▸ Work to complete
Pull out every line of the listing that contains the string "kern".

▸ Given information
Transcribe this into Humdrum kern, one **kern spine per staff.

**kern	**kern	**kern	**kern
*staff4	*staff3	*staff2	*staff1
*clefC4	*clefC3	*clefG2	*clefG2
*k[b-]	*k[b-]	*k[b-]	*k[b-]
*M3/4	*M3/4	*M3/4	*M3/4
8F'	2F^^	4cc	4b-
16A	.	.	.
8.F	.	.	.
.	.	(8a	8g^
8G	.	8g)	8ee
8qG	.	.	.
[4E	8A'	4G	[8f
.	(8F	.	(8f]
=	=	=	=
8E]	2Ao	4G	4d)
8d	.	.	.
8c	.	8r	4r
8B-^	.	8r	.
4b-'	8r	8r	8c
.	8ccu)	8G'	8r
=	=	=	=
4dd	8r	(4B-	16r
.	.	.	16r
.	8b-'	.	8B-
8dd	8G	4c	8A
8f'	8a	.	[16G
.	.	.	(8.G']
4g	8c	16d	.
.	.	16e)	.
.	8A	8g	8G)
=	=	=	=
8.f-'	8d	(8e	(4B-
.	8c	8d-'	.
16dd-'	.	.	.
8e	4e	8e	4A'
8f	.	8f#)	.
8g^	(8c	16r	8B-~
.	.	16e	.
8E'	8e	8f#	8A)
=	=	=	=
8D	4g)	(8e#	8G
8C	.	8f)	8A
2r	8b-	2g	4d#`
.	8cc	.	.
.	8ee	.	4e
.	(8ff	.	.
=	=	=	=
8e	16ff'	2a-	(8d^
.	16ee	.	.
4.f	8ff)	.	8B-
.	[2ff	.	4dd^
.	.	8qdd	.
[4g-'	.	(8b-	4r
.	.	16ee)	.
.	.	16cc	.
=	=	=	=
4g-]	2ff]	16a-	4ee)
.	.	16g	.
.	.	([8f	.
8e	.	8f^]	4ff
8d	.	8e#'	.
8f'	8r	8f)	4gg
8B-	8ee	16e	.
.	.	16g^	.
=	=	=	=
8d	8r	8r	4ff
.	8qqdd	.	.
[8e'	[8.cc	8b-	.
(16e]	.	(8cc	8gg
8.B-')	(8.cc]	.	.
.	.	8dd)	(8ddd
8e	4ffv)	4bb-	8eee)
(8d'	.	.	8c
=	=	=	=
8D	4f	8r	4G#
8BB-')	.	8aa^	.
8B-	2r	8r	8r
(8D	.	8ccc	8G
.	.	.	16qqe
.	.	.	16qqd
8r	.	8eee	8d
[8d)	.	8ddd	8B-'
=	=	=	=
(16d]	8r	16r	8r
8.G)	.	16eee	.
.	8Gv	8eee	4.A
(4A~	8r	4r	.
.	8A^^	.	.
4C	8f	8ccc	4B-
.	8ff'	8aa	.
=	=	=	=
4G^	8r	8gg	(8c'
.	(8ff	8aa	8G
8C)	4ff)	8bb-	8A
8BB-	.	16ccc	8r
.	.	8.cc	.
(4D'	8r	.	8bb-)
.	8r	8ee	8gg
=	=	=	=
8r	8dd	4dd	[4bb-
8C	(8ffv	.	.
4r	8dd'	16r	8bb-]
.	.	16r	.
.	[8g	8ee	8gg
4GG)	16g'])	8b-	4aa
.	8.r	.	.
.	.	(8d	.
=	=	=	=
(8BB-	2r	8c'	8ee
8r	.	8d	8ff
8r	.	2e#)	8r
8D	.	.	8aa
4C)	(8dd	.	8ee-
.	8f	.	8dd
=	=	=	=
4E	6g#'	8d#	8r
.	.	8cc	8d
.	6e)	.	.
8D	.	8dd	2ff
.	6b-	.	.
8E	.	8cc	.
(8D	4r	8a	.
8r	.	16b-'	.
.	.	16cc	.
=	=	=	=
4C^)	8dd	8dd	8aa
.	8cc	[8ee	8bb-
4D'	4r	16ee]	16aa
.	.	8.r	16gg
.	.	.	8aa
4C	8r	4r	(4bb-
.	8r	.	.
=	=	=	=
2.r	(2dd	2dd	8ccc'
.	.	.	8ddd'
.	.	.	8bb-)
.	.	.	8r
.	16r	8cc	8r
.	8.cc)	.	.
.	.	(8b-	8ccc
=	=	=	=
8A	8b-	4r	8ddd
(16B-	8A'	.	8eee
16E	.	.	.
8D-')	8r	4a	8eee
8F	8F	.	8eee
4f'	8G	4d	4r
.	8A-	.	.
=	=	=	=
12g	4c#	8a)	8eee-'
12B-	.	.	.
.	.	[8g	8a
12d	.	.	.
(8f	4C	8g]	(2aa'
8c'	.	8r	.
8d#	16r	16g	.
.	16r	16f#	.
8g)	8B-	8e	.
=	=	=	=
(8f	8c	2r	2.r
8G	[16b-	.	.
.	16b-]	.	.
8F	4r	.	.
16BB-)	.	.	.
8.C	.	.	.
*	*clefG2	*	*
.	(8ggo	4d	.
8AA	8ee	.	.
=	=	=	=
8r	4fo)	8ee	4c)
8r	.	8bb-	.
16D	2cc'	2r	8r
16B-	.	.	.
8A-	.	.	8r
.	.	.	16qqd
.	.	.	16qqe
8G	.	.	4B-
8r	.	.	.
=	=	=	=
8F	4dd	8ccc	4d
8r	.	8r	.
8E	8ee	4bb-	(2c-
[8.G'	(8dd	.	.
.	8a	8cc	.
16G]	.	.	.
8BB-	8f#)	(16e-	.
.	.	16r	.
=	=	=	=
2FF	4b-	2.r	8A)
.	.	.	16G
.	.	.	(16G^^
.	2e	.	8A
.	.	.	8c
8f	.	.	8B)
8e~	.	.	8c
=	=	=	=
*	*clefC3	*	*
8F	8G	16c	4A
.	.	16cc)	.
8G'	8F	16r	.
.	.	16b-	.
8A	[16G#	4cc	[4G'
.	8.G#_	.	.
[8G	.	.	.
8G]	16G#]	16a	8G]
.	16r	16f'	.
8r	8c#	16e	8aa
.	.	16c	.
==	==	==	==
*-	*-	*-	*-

▸ Solved problem
Transcribe this into Humdrum kern, one **kern spine per staff.
**kern	**kern	**kern	**kern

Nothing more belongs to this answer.